Data items:
....
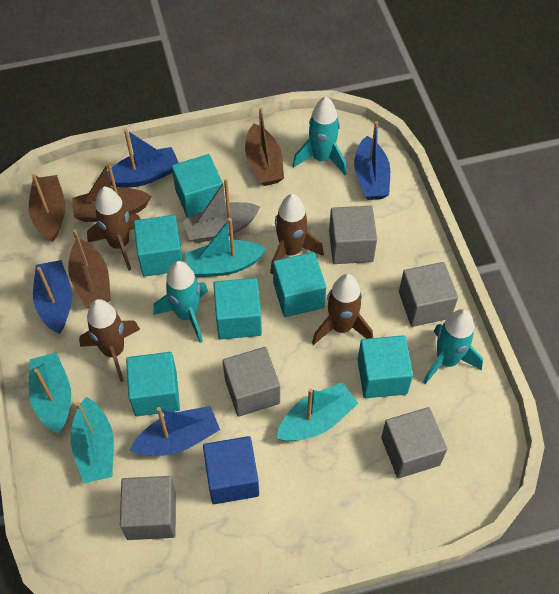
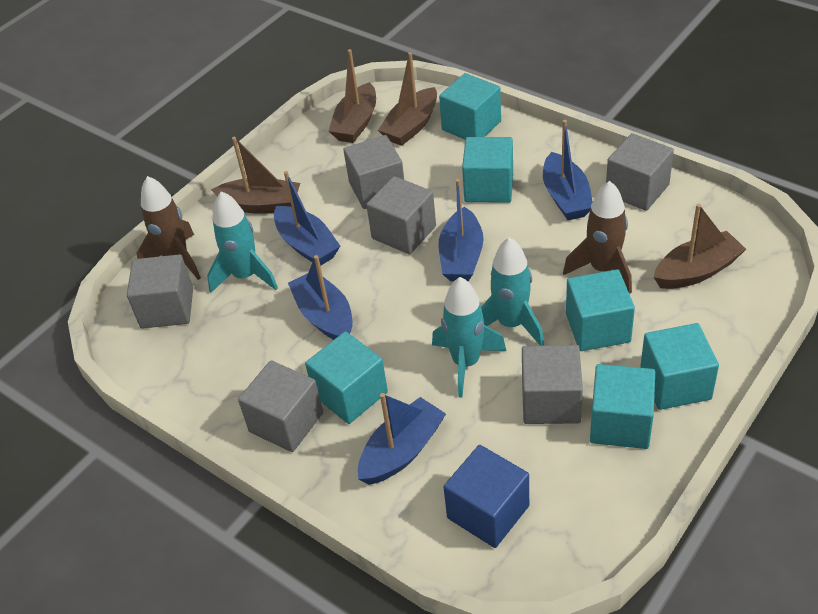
blue boat: 4 -> 5
brown rocket: 4 -> 2
grey boat: 1 -> 0
grey cube: 5 -> 6
turquoise boat: 4 -> 0

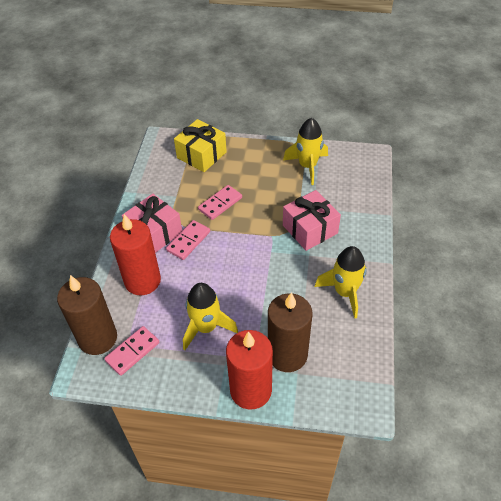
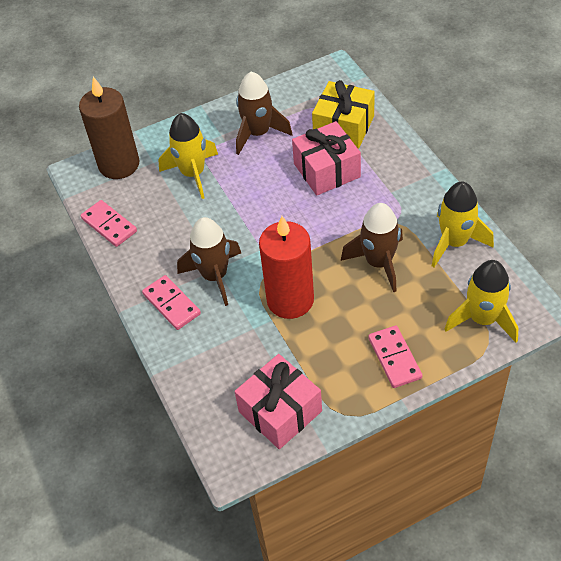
brown candle: 2 -> 1
brown rocket: 0 -> 3
red candle: 2 -> 1

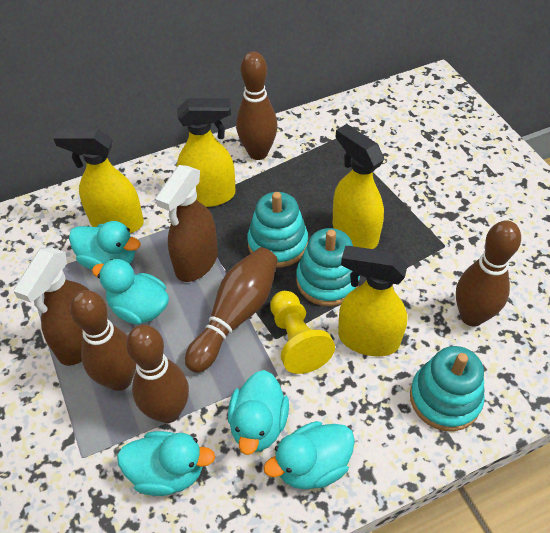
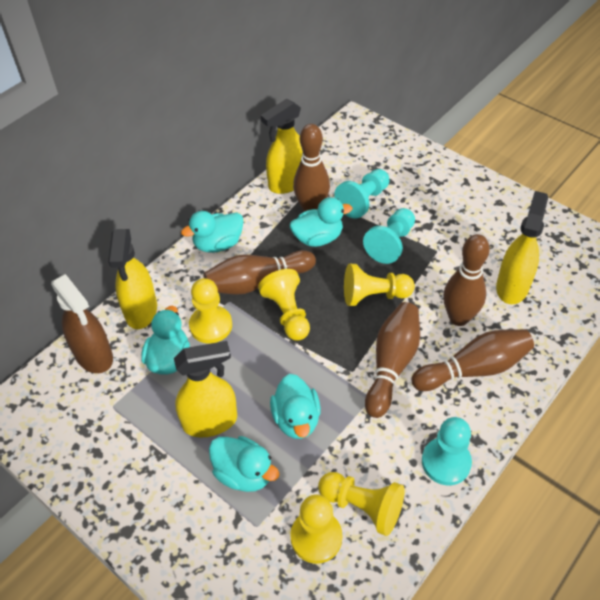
brown spray bottle: 2 -> 1
turquoise pawn: 0 -> 3
turquoise stacking toy: 3 -> 0
yellow pawn: 1 -> 5

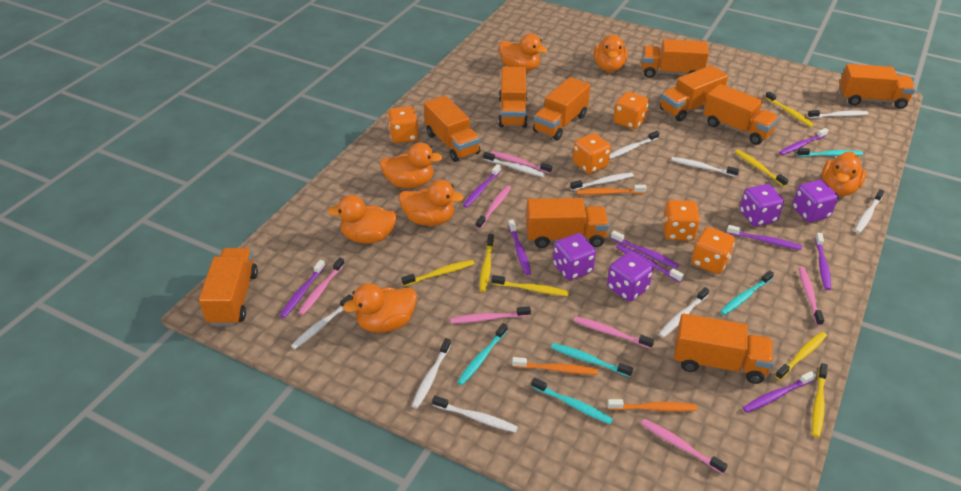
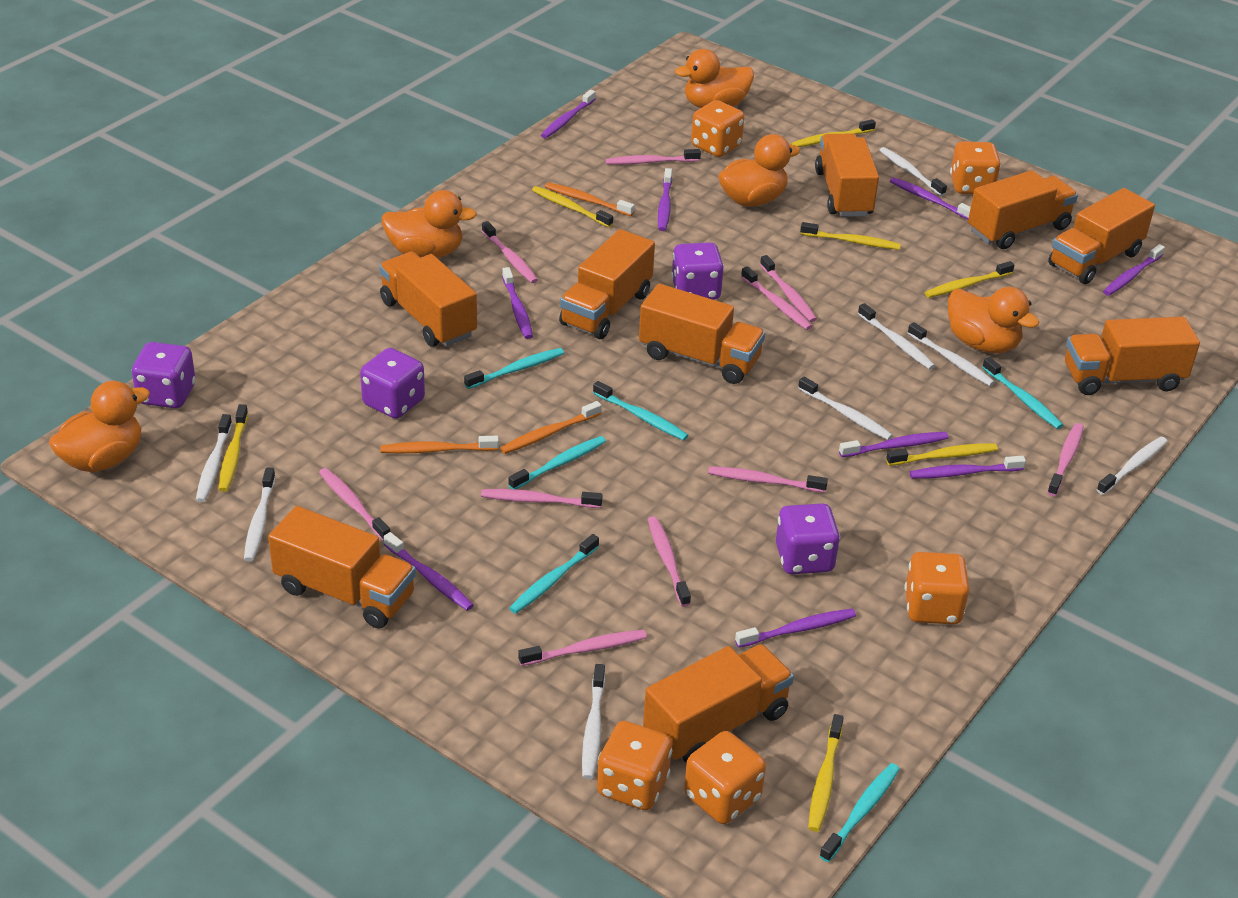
orange duck: 7 -> 5
orange truck: 10 -> 9
pink toothbrush: 7 -> 10
turquoise toothbrush: 5 -> 6
white toothbrush: 10 -> 8

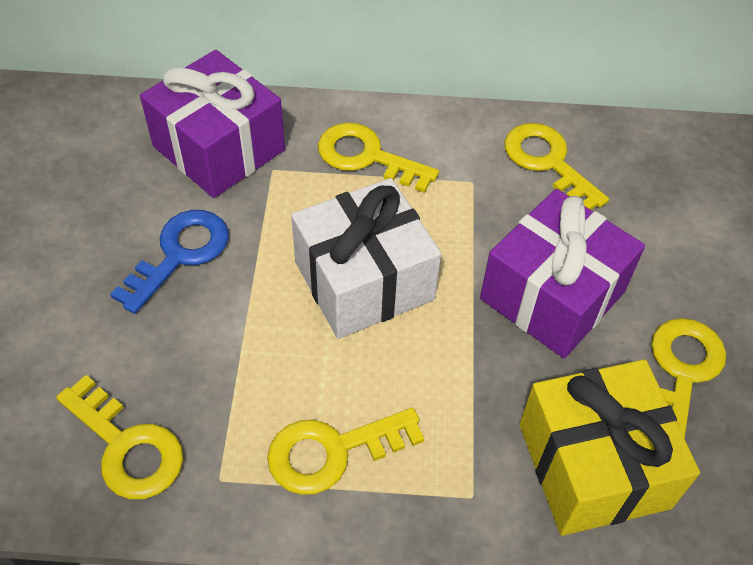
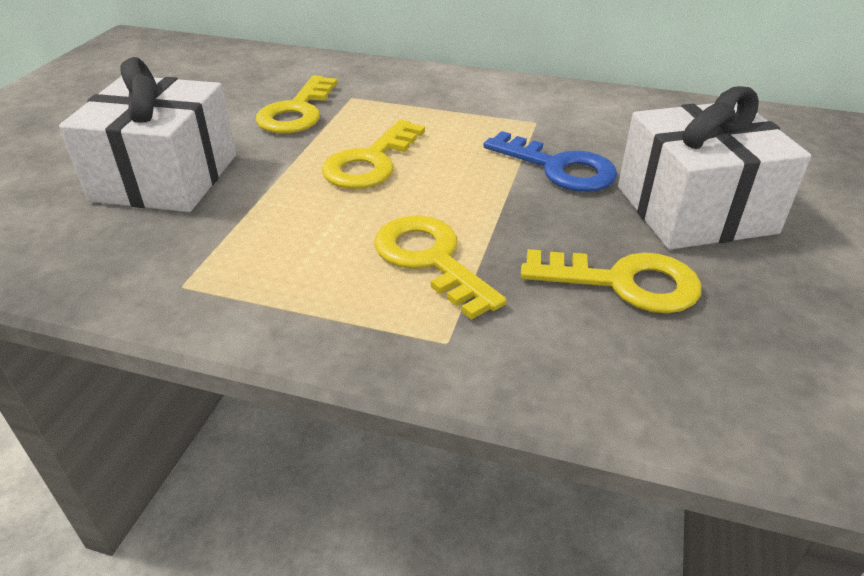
purple gift: 2 -> 0
white gift: 1 -> 2
yellow gift: 1 -> 0
yellow key: 5 -> 4

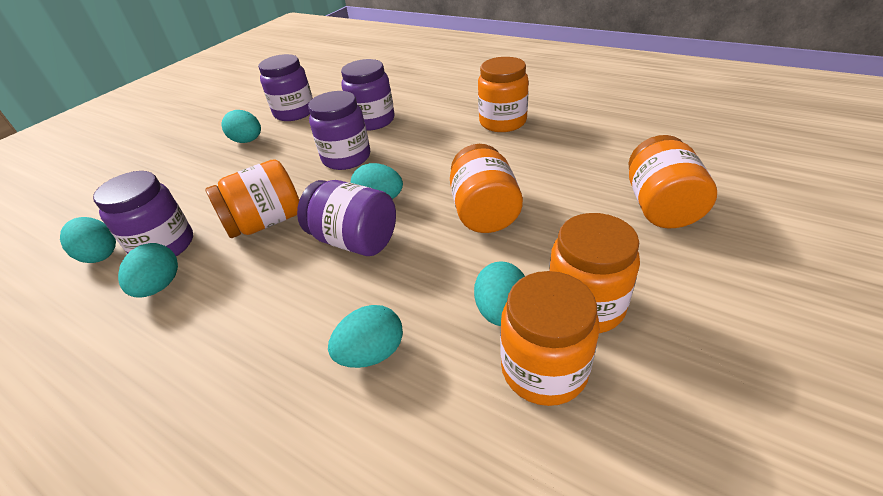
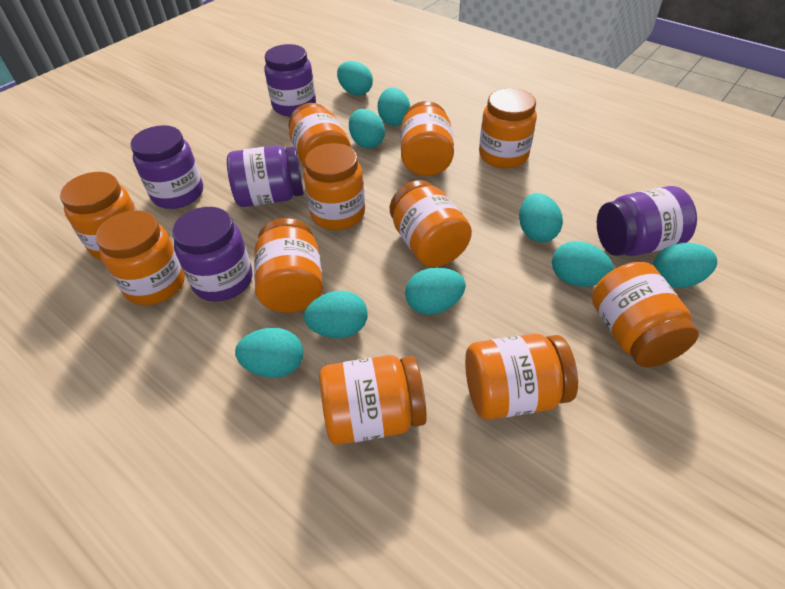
orange jar: 6 -> 11
turquoise egg: 6 -> 9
....
Assignment — Check each line of the data above, and please copy the ones in which the string "orange" occurs.

Answer box —
orange duck: 7 -> 5
orange truck: 10 -> 9
orange jar: 6 -> 11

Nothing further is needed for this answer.